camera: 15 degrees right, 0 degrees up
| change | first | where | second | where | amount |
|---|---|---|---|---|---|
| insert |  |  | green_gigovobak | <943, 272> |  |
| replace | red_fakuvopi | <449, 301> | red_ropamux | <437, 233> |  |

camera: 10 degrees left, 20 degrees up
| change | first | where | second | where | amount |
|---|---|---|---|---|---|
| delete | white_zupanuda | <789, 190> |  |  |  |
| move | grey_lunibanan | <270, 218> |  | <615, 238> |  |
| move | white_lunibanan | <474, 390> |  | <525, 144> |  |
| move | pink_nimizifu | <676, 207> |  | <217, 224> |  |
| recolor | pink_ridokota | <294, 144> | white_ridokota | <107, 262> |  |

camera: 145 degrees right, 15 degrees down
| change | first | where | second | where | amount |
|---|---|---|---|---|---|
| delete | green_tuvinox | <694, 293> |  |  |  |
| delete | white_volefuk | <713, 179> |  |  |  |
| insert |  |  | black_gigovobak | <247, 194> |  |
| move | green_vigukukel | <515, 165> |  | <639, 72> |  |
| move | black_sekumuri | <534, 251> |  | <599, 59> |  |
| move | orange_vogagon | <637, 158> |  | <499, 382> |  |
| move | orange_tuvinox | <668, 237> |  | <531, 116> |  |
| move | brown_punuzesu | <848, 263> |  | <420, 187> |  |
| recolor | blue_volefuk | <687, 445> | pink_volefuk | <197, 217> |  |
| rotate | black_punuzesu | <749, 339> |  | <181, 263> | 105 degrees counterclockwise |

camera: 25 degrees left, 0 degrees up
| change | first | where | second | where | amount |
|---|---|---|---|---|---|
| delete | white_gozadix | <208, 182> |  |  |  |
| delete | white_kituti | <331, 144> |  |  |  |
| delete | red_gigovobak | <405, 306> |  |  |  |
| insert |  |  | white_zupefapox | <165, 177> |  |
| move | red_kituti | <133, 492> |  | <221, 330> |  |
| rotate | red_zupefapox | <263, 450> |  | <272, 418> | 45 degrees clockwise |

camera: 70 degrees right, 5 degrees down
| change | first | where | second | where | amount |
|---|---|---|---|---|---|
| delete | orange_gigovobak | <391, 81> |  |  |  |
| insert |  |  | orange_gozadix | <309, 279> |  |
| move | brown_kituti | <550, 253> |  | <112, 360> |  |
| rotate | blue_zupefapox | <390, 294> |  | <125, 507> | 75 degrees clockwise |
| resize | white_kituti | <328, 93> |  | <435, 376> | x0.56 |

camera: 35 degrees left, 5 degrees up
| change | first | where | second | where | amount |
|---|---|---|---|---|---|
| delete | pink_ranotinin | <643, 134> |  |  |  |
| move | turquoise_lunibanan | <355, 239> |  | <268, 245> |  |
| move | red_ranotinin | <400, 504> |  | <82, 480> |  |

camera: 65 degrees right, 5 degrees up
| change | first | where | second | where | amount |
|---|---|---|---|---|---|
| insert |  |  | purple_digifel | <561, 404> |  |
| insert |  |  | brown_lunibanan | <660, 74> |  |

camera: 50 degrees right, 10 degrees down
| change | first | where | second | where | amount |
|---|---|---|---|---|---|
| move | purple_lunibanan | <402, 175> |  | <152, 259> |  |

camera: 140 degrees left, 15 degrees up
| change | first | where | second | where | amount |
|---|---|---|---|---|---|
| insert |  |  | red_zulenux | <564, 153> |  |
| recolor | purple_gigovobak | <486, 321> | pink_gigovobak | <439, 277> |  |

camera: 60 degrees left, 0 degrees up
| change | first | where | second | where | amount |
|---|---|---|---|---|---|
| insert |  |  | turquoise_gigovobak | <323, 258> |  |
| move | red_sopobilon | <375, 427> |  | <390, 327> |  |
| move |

◆ ◆ ◆ ◆ ◆

## EXERCISE INSTRUCTIONS
The stopping point is the line containing "<943, 272> |". Reproduce exactly every line of the material from the first through that one.

## ANSWER SECTION
camera: 15 degrees right, 0 degrees up
| change | first | where | second | where | amount |
|---|---|---|---|---|---|
| insert |  |  | green_gigovobak | <943, 272> |  |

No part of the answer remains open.